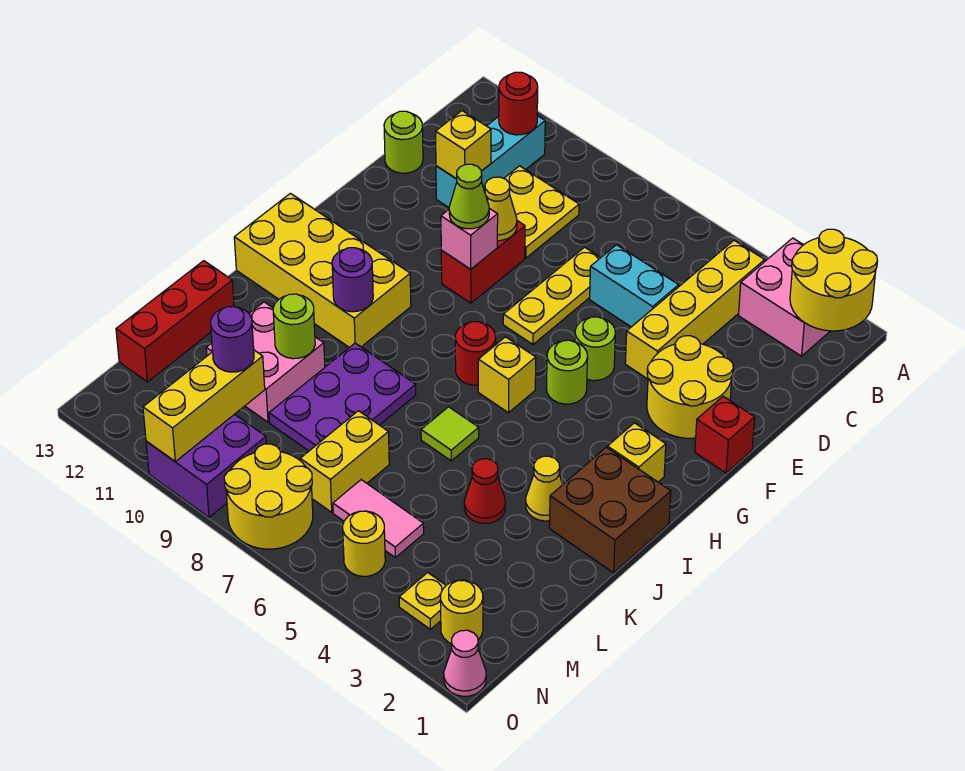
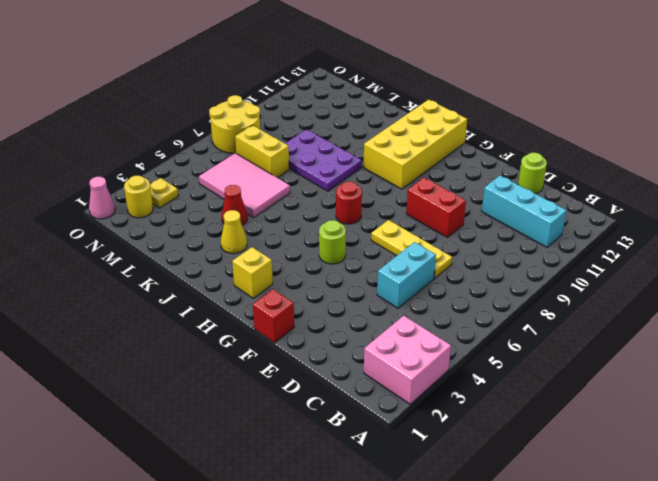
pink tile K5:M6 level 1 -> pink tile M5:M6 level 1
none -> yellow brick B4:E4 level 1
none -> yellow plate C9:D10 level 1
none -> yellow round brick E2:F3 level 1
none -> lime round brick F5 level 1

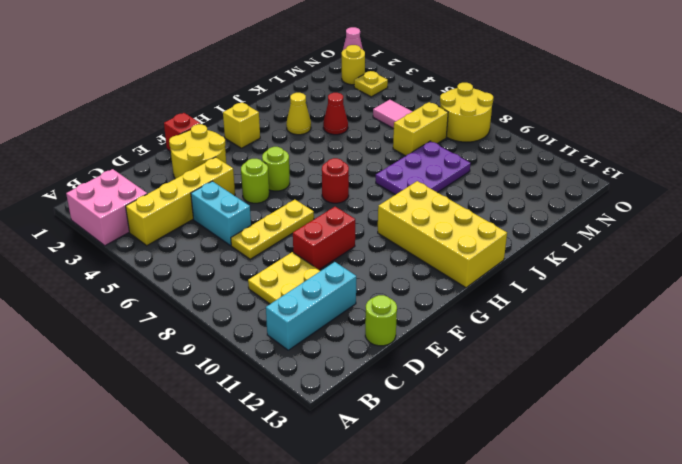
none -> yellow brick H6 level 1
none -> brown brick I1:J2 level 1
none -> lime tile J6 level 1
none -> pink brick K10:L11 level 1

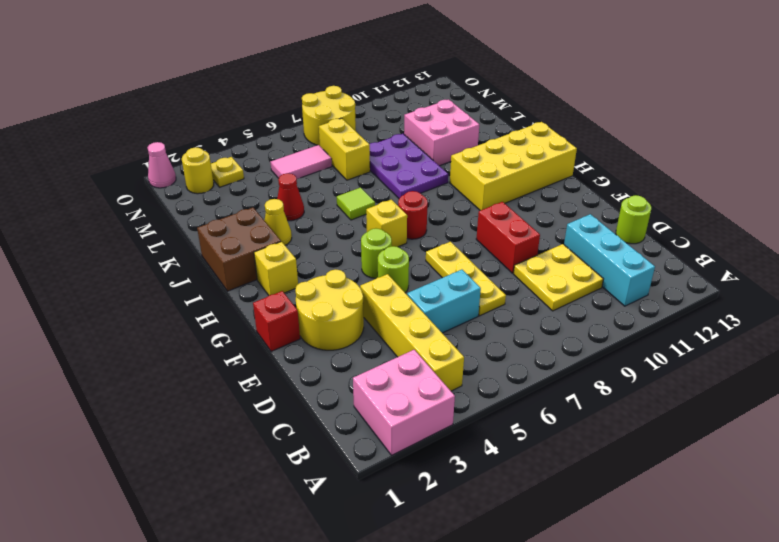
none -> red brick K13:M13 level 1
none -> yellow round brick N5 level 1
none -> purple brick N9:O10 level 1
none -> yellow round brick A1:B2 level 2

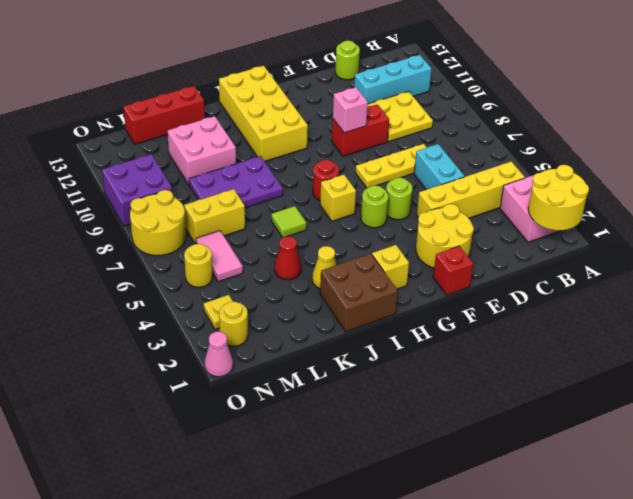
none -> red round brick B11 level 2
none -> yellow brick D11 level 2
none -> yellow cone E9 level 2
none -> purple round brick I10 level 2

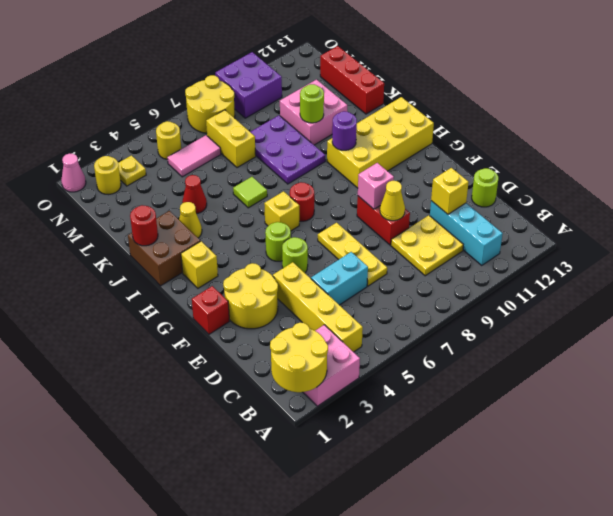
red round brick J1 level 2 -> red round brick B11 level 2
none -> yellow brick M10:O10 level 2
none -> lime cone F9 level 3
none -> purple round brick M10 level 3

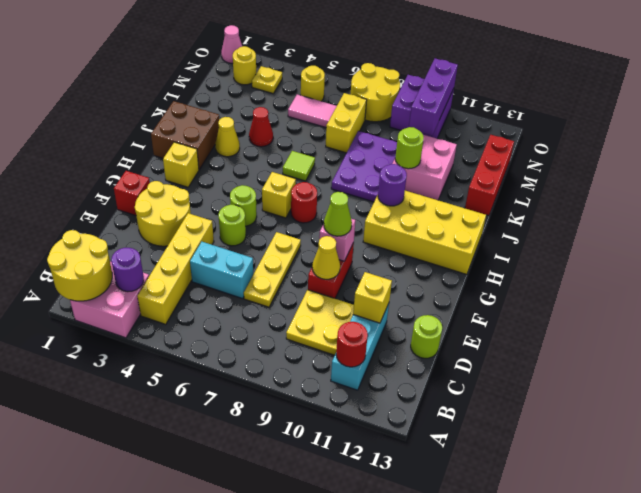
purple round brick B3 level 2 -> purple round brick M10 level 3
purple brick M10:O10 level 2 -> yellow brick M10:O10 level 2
···
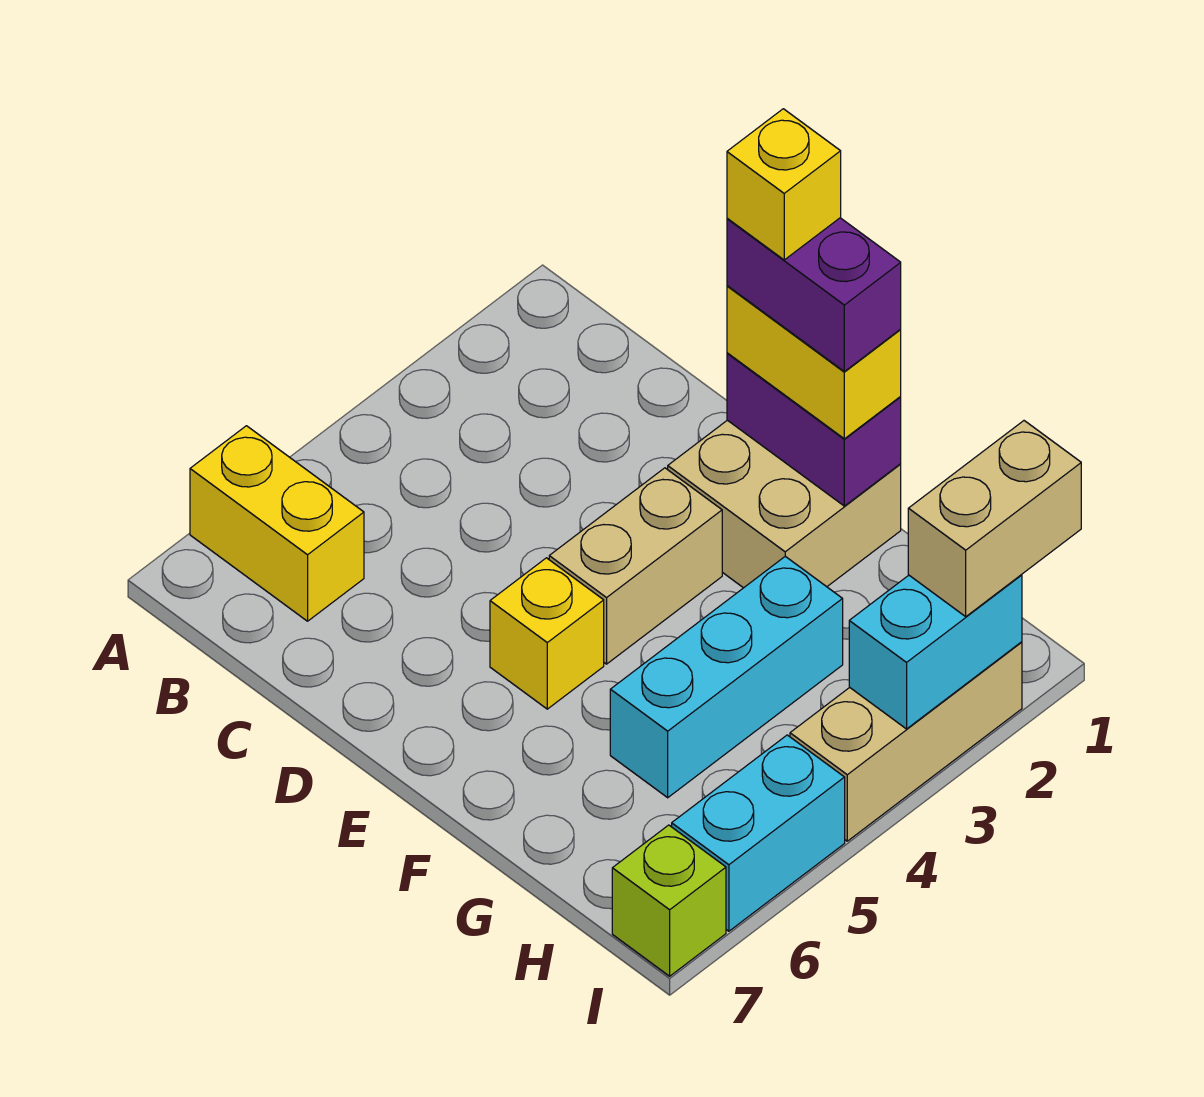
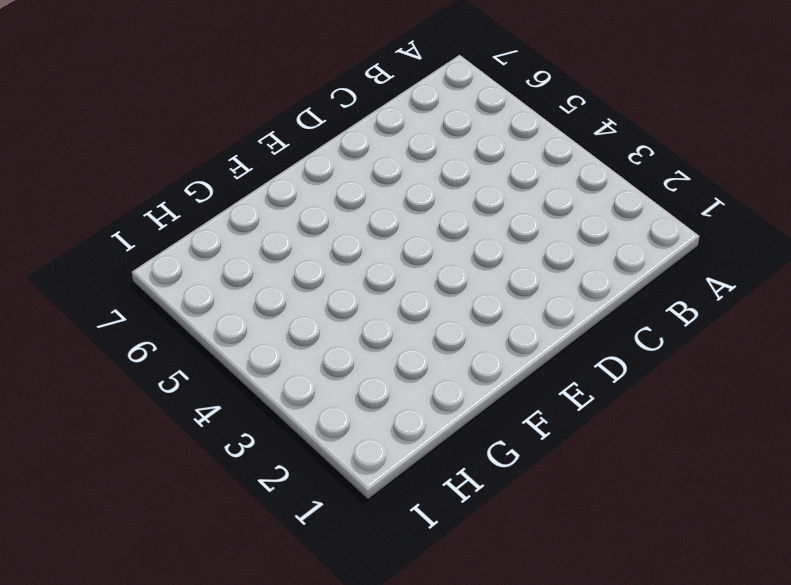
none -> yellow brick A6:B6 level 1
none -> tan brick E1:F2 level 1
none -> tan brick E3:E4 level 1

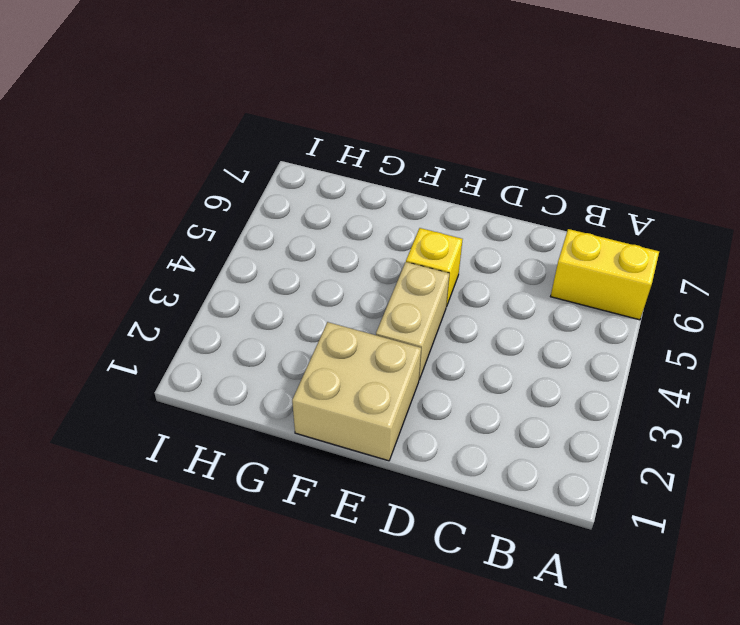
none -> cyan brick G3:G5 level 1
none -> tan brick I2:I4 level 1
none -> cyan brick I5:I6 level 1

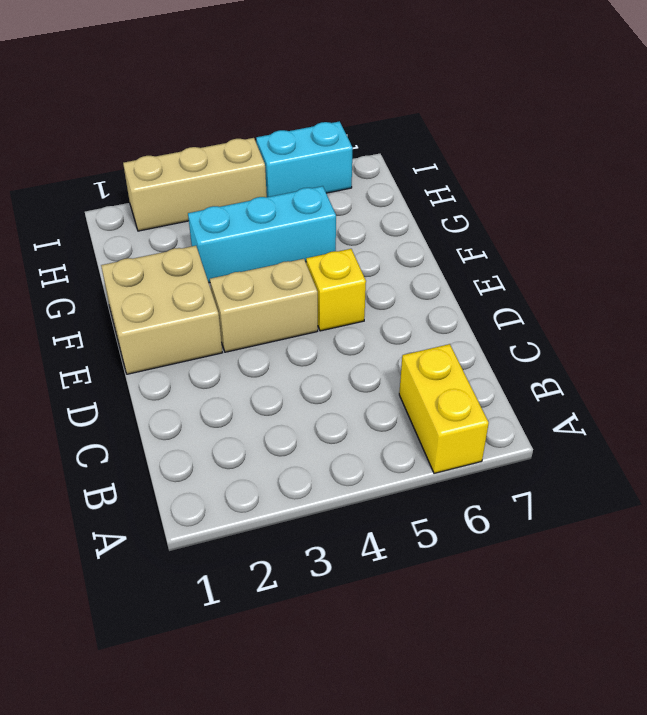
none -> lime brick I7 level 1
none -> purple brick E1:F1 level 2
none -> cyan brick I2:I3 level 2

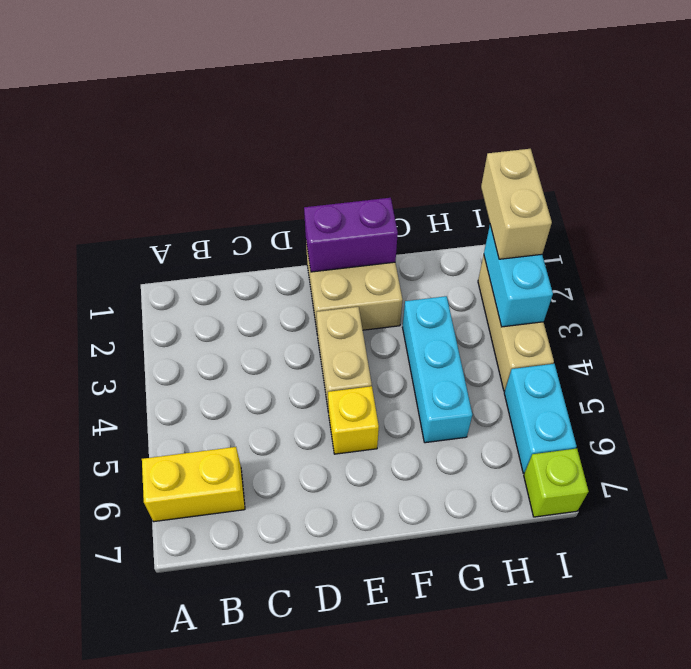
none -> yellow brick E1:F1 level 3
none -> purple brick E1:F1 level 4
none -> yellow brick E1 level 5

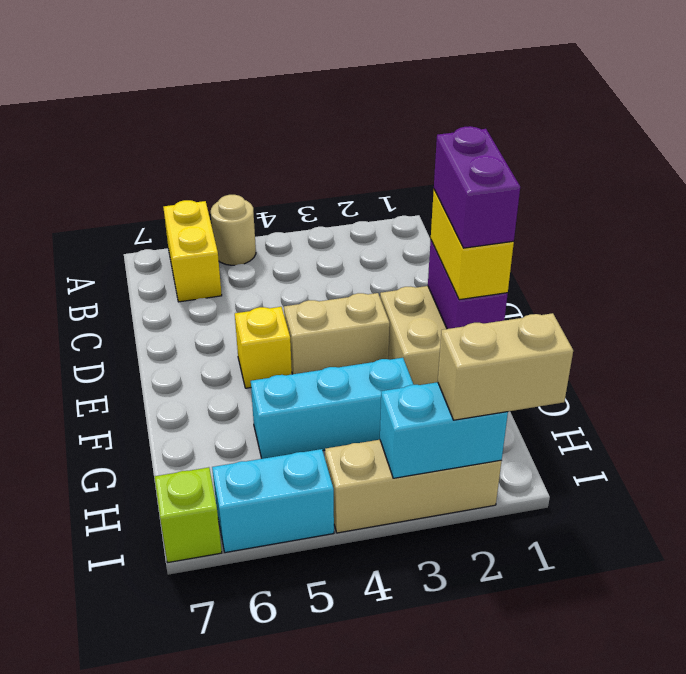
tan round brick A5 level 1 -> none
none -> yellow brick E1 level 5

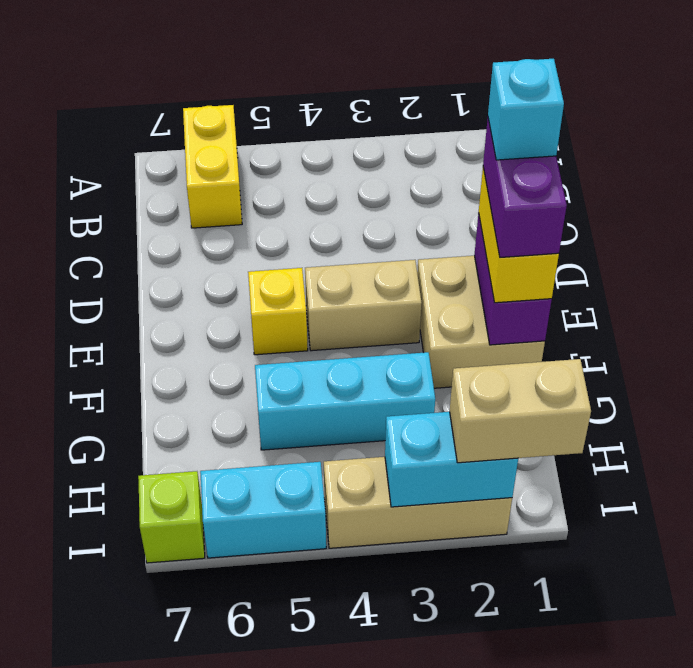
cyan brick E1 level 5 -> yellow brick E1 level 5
···
◆ Aim of the exercise: Everything above from the line that has "pink tile K5:M6" down to the line that has "none -> yellow round brick N5 level 1" should be output exactly, with both of those lines included. Leave the pictures behind.

◆ Answer space:
pink tile K5:M6 level 1 -> pink tile M5:M6 level 1
none -> yellow brick B4:E4 level 1
none -> yellow plate C9:D10 level 1
none -> yellow round brick E2:F3 level 1
none -> lime round brick F5 level 1

none -> yellow brick H6 level 1
none -> brown brick I1:J2 level 1
none -> lime tile J6 level 1
none -> pink brick K10:L11 level 1

none -> red brick K13:M13 level 1
none -> yellow round brick N5 level 1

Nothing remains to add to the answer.